» Records provided:
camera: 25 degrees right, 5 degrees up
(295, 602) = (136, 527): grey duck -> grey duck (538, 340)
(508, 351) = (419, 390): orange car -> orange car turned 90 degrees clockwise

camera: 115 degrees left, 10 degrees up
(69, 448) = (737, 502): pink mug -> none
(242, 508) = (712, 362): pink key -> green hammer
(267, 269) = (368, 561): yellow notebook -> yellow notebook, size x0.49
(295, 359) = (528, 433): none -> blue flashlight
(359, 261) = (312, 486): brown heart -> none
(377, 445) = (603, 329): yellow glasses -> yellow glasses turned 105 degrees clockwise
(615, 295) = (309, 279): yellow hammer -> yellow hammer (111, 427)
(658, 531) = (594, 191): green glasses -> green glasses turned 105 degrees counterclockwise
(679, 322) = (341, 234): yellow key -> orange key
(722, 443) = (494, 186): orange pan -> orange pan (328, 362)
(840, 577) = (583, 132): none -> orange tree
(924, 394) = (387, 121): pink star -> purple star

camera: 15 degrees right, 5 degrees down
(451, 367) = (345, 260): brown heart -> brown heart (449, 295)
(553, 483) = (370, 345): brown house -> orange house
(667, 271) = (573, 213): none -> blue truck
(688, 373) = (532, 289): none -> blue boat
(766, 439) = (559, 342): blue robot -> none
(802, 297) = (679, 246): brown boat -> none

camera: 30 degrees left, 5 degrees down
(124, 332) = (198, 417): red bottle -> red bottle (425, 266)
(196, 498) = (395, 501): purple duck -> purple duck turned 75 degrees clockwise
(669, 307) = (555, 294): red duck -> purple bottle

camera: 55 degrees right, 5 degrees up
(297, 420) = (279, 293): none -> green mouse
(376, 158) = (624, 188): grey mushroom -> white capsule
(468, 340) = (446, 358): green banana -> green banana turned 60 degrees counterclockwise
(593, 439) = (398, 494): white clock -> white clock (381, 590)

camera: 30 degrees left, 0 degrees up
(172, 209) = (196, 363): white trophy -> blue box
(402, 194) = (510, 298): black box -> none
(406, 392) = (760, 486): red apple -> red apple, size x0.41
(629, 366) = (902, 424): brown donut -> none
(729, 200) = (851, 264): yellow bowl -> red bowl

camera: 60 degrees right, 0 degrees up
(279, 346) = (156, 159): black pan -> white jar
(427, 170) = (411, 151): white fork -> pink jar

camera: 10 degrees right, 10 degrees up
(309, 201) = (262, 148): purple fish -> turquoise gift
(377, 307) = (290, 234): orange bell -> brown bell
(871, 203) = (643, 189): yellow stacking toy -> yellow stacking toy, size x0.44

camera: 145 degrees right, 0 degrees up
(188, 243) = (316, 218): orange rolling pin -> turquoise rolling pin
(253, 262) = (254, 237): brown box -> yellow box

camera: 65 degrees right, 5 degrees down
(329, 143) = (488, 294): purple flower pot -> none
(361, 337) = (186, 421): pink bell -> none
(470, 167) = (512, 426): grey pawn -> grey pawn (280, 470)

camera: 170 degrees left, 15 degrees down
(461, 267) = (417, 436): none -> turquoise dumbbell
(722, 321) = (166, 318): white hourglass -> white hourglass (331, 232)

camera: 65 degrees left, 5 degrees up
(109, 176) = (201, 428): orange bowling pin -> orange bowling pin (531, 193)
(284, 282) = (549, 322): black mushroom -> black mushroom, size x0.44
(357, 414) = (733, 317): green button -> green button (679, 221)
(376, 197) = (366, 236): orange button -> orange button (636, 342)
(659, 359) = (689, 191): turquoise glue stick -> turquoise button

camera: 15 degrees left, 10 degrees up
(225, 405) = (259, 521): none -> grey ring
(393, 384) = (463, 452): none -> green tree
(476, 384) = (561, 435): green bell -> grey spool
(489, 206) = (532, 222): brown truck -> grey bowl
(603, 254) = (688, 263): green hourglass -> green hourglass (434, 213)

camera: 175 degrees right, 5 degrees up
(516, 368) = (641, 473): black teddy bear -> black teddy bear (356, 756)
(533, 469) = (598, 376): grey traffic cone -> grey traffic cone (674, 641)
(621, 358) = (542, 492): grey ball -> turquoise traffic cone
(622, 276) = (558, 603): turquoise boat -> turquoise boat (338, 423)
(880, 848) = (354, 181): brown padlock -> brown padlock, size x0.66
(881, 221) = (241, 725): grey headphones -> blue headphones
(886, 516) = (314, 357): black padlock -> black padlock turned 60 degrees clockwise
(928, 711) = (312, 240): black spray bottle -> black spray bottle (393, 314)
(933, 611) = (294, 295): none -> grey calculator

» Directions: So that no detail is lost, give every line of the data again exactly.

» Reply:
camera: 25 degrees right, 5 degrees up
(295, 602) = (136, 527): grey duck -> grey duck (538, 340)
(508, 351) = (419, 390): orange car -> orange car turned 90 degrees clockwise

camera: 115 degrees left, 10 degrees up
(69, 448) = (737, 502): pink mug -> none
(242, 508) = (712, 362): pink key -> green hammer
(267, 269) = (368, 561): yellow notebook -> yellow notebook, size x0.49
(295, 359) = (528, 433): none -> blue flashlight
(359, 261) = (312, 486): brown heart -> none
(377, 445) = (603, 329): yellow glasses -> yellow glasses turned 105 degrees clockwise
(615, 295) = (309, 279): yellow hammer -> yellow hammer (111, 427)
(658, 531) = (594, 191): green glasses -> green glasses turned 105 degrees counterclockwise
(679, 322) = (341, 234): yellow key -> orange key
(722, 443) = (494, 186): orange pan -> orange pan (328, 362)
(840, 577) = (583, 132): none -> orange tree
(924, 394) = (387, 121): pink star -> purple star

camera: 15 degrees right, 5 degrees down
(451, 367) = (345, 260): brown heart -> brown heart (449, 295)
(553, 483) = (370, 345): brown house -> orange house
(667, 271) = (573, 213): none -> blue truck
(688, 373) = (532, 289): none -> blue boat
(766, 439) = (559, 342): blue robot -> none
(802, 297) = (679, 246): brown boat -> none

camera: 30 degrees left, 5 degrees down
(124, 332) = (198, 417): red bottle -> red bottle (425, 266)
(196, 498) = (395, 501): purple duck -> purple duck turned 75 degrees clockwise
(669, 307) = (555, 294): red duck -> purple bottle

camera: 55 degrees right, 5 degrees up
(297, 420) = (279, 293): none -> green mouse
(376, 158) = (624, 188): grey mushroom -> white capsule
(468, 340) = (446, 358): green banana -> green banana turned 60 degrees counterclockwise
(593, 439) = (398, 494): white clock -> white clock (381, 590)

camera: 30 degrees left, 0 degrees up
(172, 209) = (196, 363): white trophy -> blue box
(402, 194) = (510, 298): black box -> none
(406, 392) = (760, 486): red apple -> red apple, size x0.41
(629, 366) = (902, 424): brown donut -> none
(729, 200) = (851, 264): yellow bowl -> red bowl

camera: 60 degrees right, 0 degrees up
(279, 346) = (156, 159): black pan -> white jar
(427, 170) = (411, 151): white fork -> pink jar

camera: 10 degrees right, 10 degrees up
(309, 201) = (262, 148): purple fish -> turquoise gift
(377, 307) = (290, 234): orange bell -> brown bell
(871, 203) = (643, 189): yellow stacking toy -> yellow stacking toy, size x0.44

camera: 145 degrees right, 0 degrees up
(188, 243) = (316, 218): orange rolling pin -> turquoise rolling pin
(253, 262) = (254, 237): brown box -> yellow box

camera: 65 degrees right, 5 degrees down
(329, 143) = (488, 294): purple flower pot -> none
(361, 337) = (186, 421): pink bell -> none
(470, 167) = (512, 426): grey pawn -> grey pawn (280, 470)

camera: 170 degrees left, 15 degrees down
(461, 267) = (417, 436): none -> turquoise dumbbell
(722, 321) = (166, 318): white hourglass -> white hourglass (331, 232)

camera: 65 degrees left, 5 degrees up
(109, 176) = (201, 428): orange bowling pin -> orange bowling pin (531, 193)
(284, 282) = (549, 322): black mushroom -> black mushroom, size x0.44
(357, 414) = (733, 317): green button -> green button (679, 221)
(376, 197) = (366, 236): orange button -> orange button (636, 342)
(659, 359) = (689, 191): turquoise glue stick -> turquoise button

camera: 15 degrees left, 10 degrees up
(225, 405) = (259, 521): none -> grey ring
(393, 384) = (463, 452): none -> green tree
(476, 384) = (561, 435): green bell -> grey spool
(489, 206) = (532, 222): brown truck -> grey bowl
(603, 254) = (688, 263): green hourglass -> green hourglass (434, 213)

camera: 175 degrees right, 5 degrees up
(516, 368) = (641, 473): black teddy bear -> black teddy bear (356, 756)
(533, 469) = (598, 376): grey traffic cone -> grey traffic cone (674, 641)
(621, 358) = (542, 492): grey ball -> turquoise traffic cone
(622, 276) = (558, 603): turquoise boat -> turquoise boat (338, 423)
(880, 848) = (354, 181): brown padlock -> brown padlock, size x0.66
(881, 221) = (241, 725): grey headphones -> blue headphones
(886, 516) = (314, 357): black padlock -> black padlock turned 60 degrees clockwise
(928, 711) = (312, 240): black spray bottle -> black spray bottle (393, 314)
(933, 611) = (294, 295): none -> grey calculator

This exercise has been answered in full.